- Source records:

Start of Block

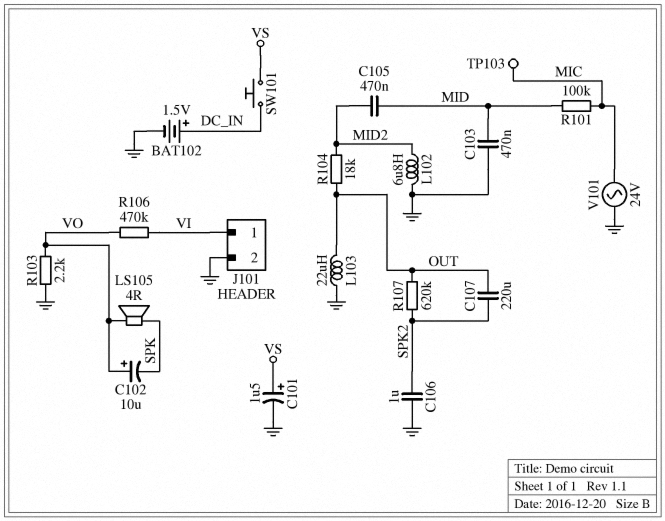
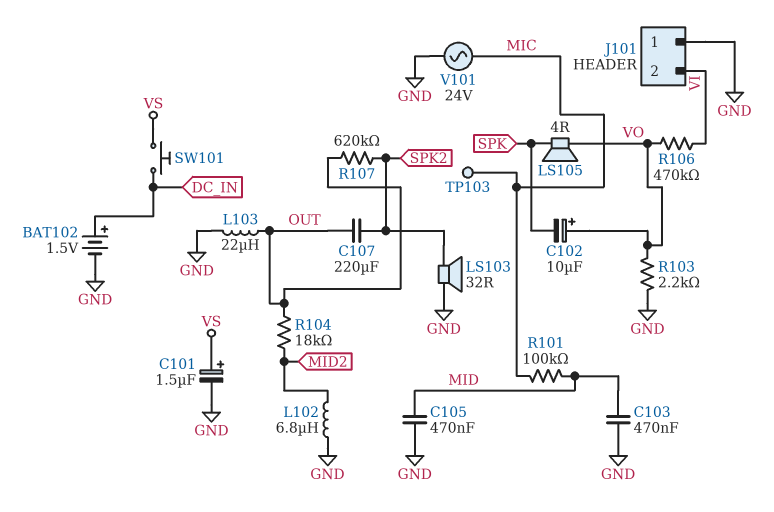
C105: 470nF (MID, MID2) -> 470nF (GND, MID)
C106: 1uF (GND, SPK2) -> none
J101 pin 1: VI -> GND
J101 pin 2: GND -> VI
LS103: none -> speaker 32R (GND, SPK2)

End of Block

- Directions for this task:
Take the data above and set it down exactly, images excluded.

- Task response:
C105: 470nF (MID, MID2) -> 470nF (GND, MID)
C106: 1uF (GND, SPK2) -> none
J101 pin 1: VI -> GND
J101 pin 2: GND -> VI
LS103: none -> speaker 32R (GND, SPK2)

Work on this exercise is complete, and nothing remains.